| INSTRUCTIONS FOR THE TASK |
Within the entries below, the lines from the one with "gray semicircle: rotated" through the one with "blue rectangle: moved 3 px right" are to be set down exactly, both ends kept.

| DATA |
/---
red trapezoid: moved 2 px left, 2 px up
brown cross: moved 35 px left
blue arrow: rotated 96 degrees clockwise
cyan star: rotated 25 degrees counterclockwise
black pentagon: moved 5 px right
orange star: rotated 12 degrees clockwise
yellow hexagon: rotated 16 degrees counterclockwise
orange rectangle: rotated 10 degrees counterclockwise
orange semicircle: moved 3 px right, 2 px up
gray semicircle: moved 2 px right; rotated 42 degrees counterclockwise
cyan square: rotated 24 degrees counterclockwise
\---
/---
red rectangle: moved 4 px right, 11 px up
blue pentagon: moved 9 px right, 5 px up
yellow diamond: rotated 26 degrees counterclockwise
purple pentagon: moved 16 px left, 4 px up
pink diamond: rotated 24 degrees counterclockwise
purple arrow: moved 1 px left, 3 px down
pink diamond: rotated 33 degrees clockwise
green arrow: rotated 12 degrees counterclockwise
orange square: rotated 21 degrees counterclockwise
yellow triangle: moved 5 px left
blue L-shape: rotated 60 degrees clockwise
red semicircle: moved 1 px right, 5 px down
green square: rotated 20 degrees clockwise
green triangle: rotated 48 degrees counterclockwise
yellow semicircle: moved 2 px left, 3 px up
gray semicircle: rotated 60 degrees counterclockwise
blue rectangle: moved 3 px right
\---
/---
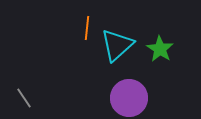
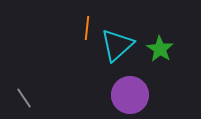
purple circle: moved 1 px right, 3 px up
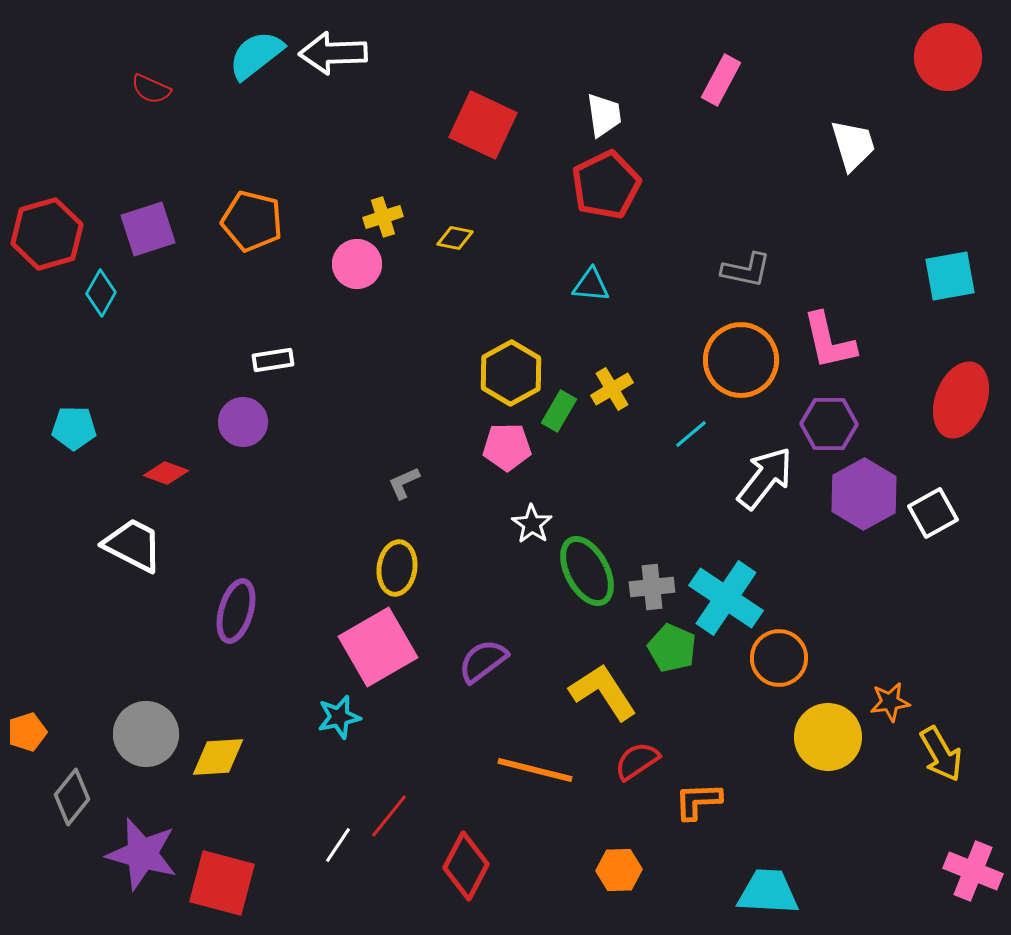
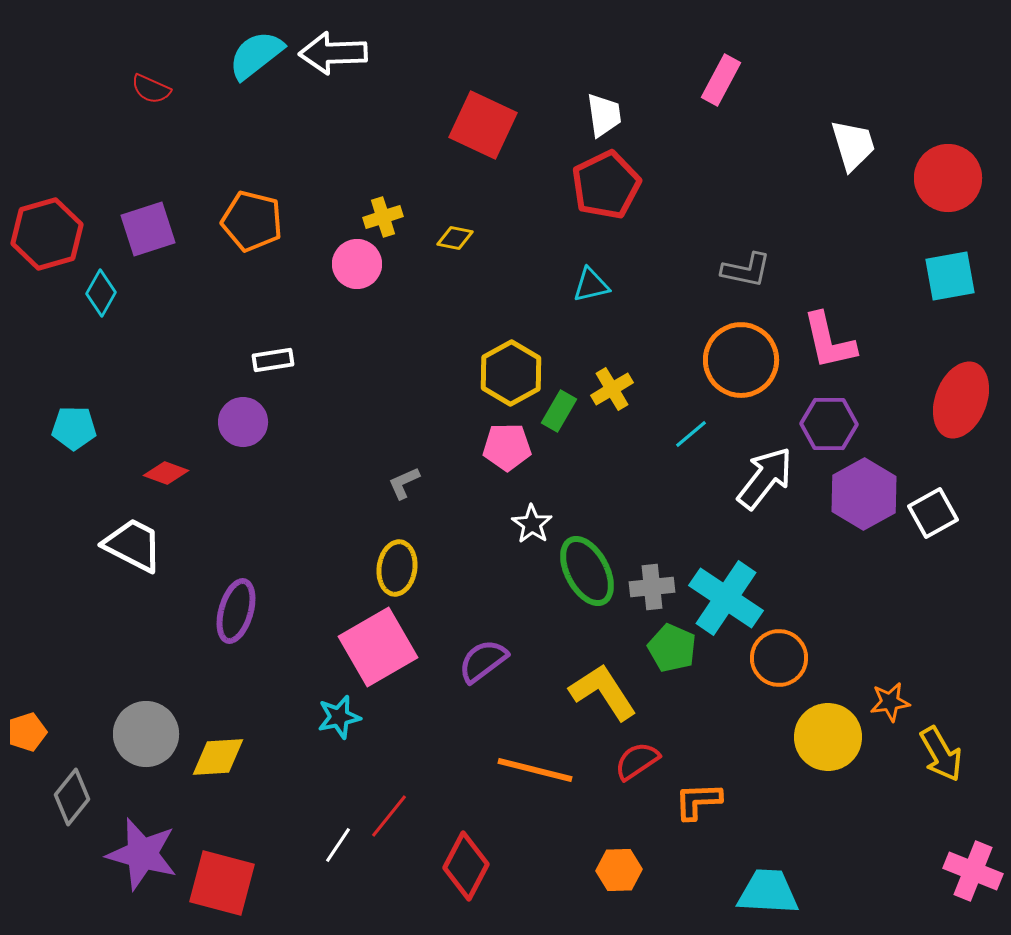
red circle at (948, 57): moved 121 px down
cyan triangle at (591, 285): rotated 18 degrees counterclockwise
\---
| RESPONSE TO THE EXERCISE |
gray semicircle: rotated 60 degrees counterclockwise
blue rectangle: moved 3 px right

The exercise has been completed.